Coordinate-based object records
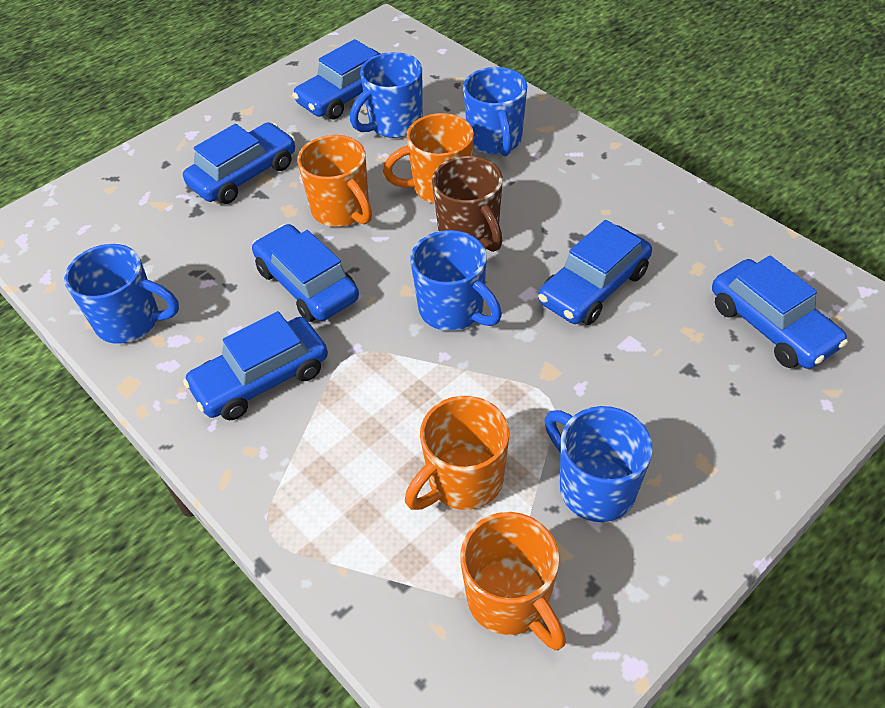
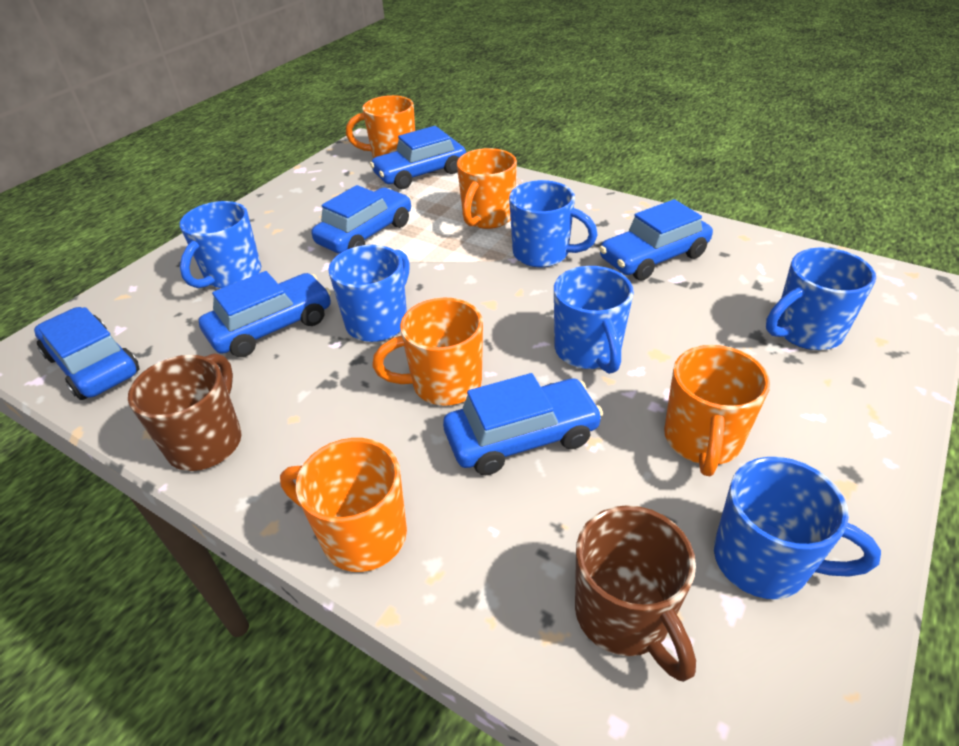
blue mug: 5 -> 6
brown mug: 1 -> 2
orange mug: 4 -> 5

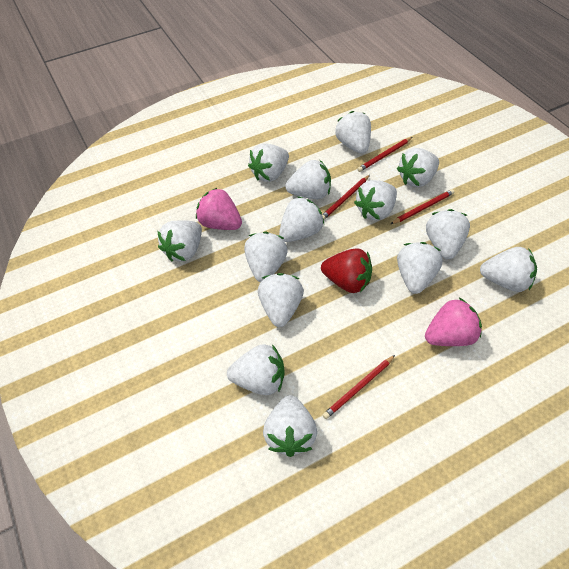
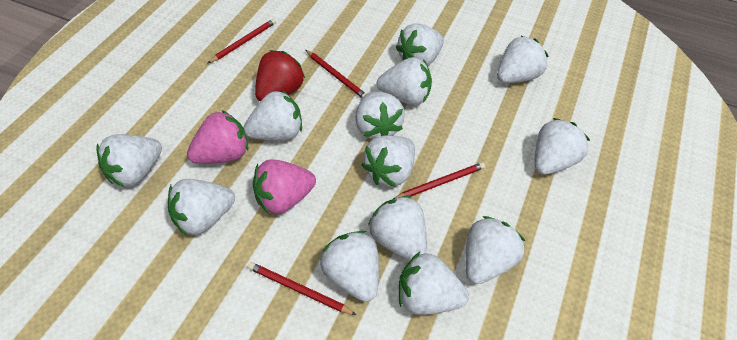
white strawberry: 14 -> 13

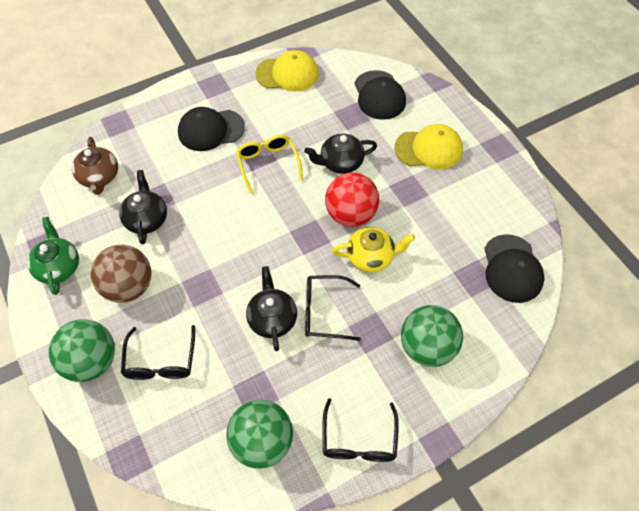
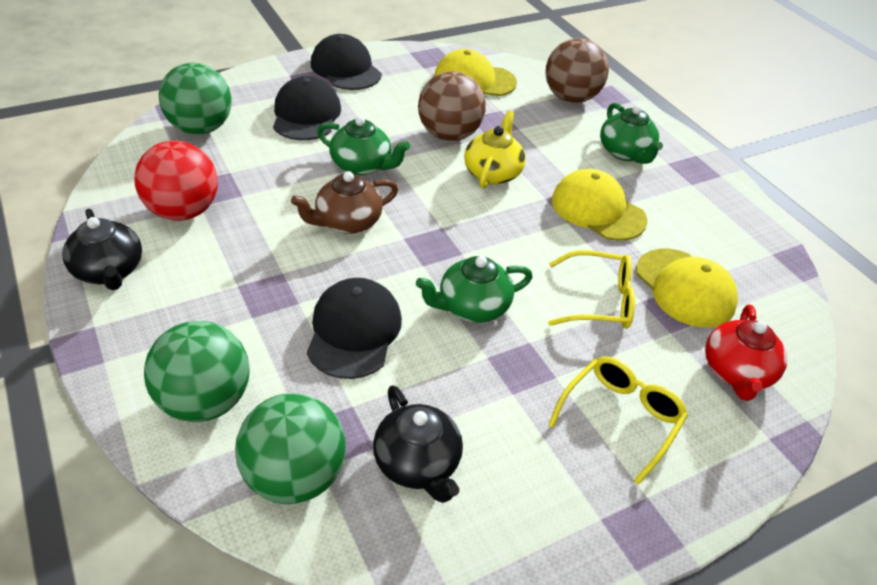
black glasses: 3 -> 0
black teapot: 3 -> 2
brown ball: 1 -> 2
green teapot: 1 -> 3
red teapot: 0 -> 1
yellow cap: 2 -> 3
yellow glasses: 1 -> 2

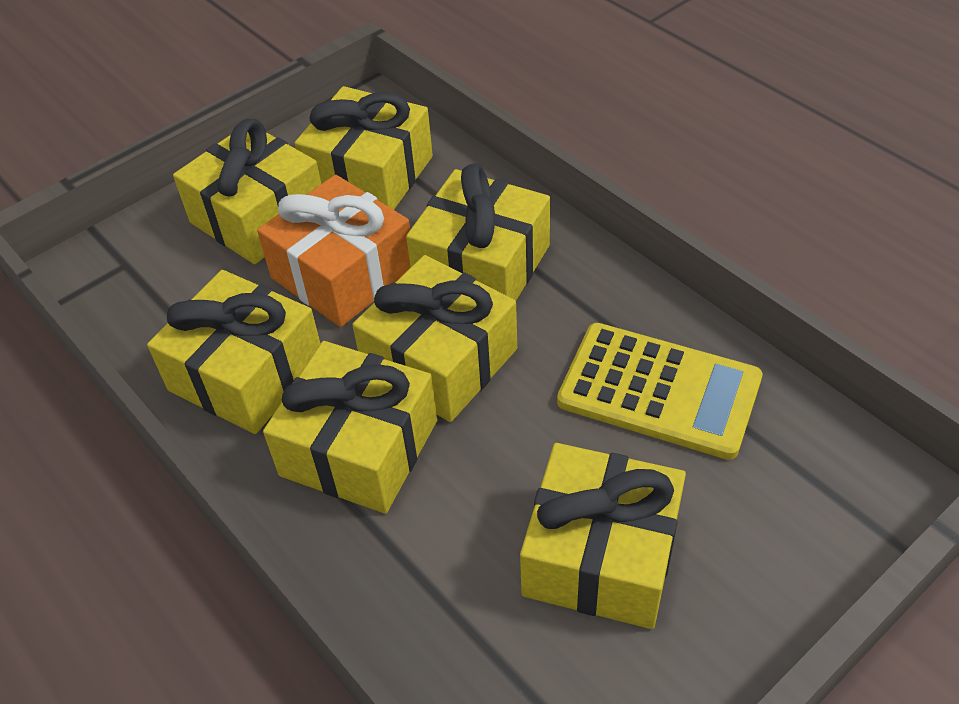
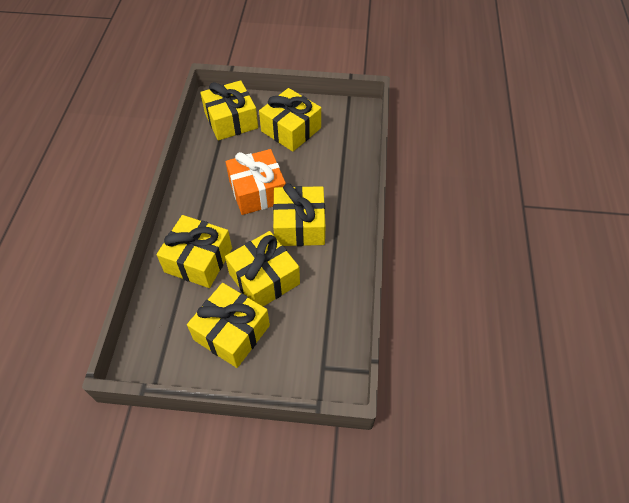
yellow calculator: 1 -> 0
yellow gift: 7 -> 6

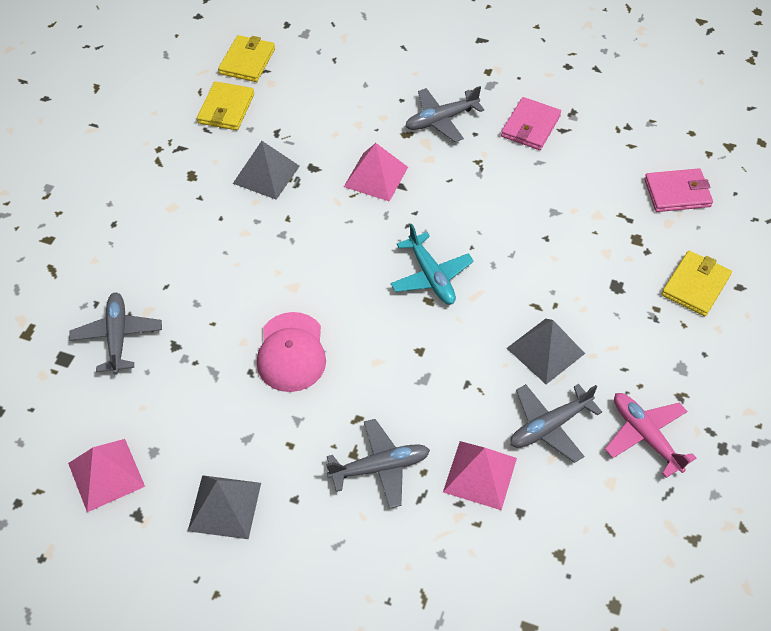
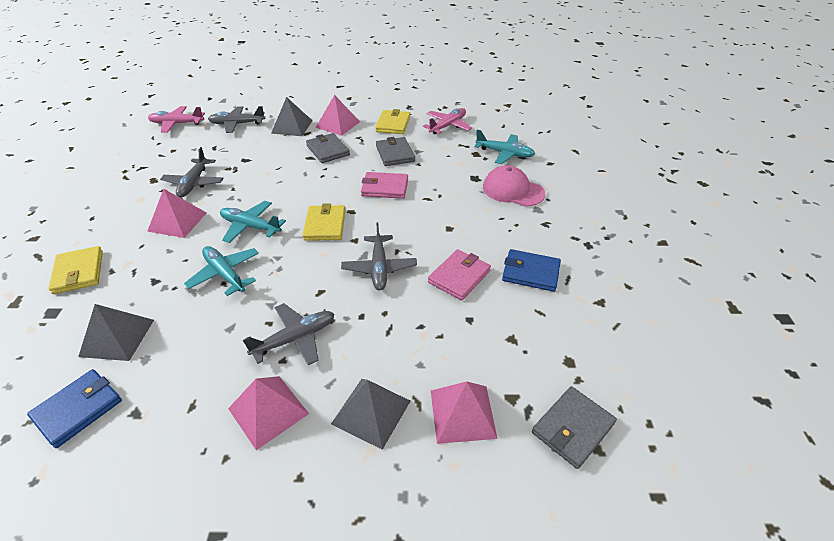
blue wallet: 0 -> 2
grey wallet: 0 -> 3
pink plane: 1 -> 2
pink pyramid: 3 -> 4
turquoise plane: 1 -> 3

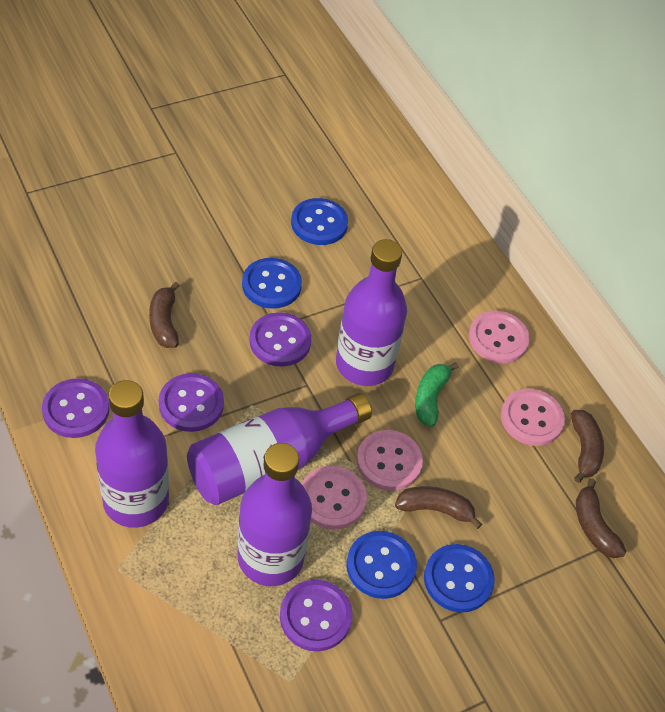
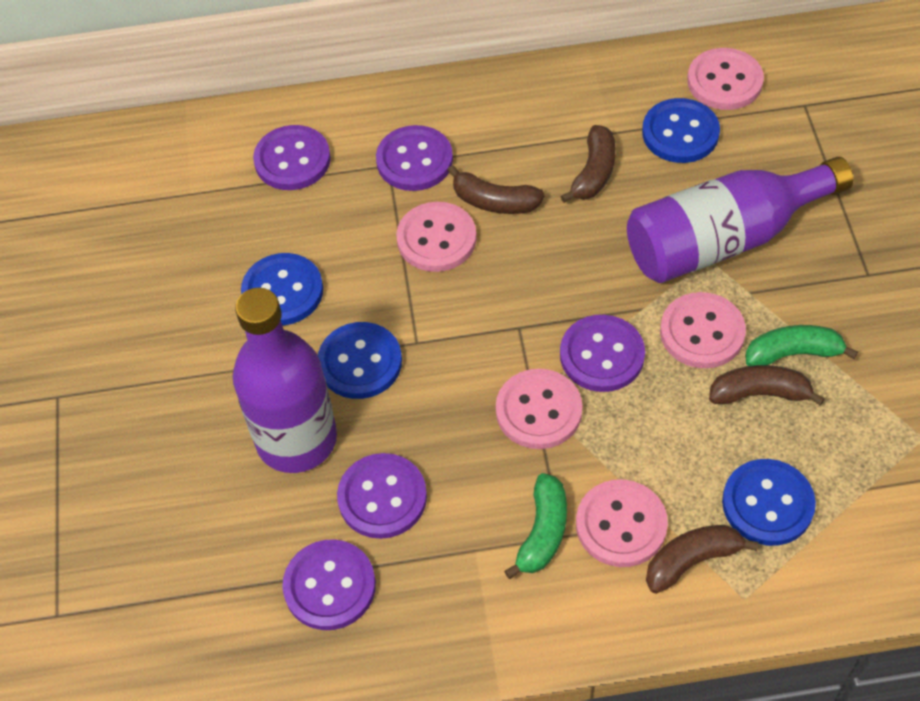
green banana: 1 -> 2
pink button: 4 -> 5
purple bottle: 4 -> 2
purple button: 4 -> 5

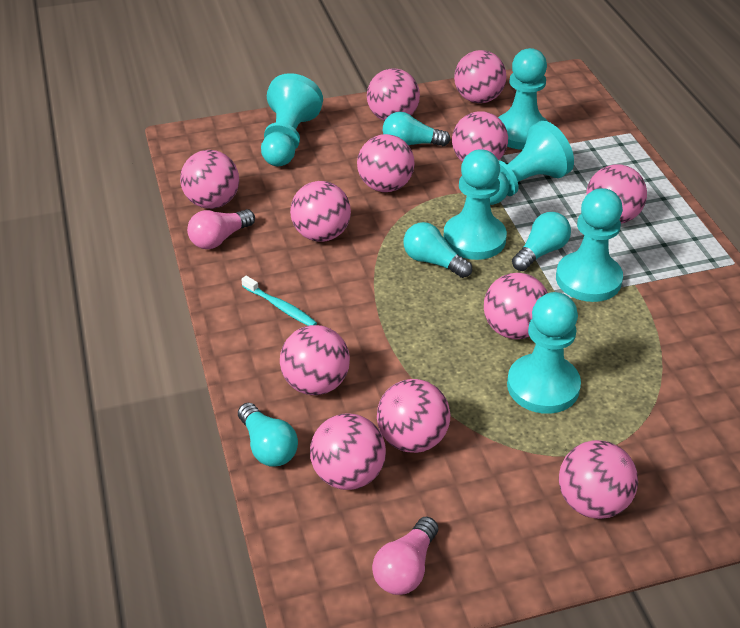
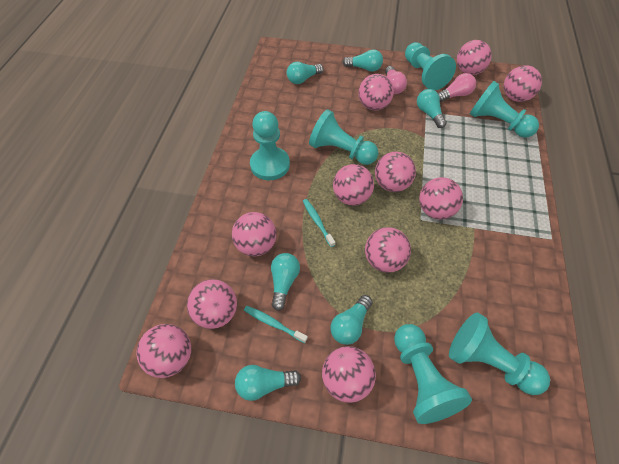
pink ball: 12 -> 11
turquoise light bulb: 4 -> 6
turquoise toothbrush: 1 -> 2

# Exercise details:
Across the records, how many lines contain "pink"? Only the number should be given.

# Response area:
4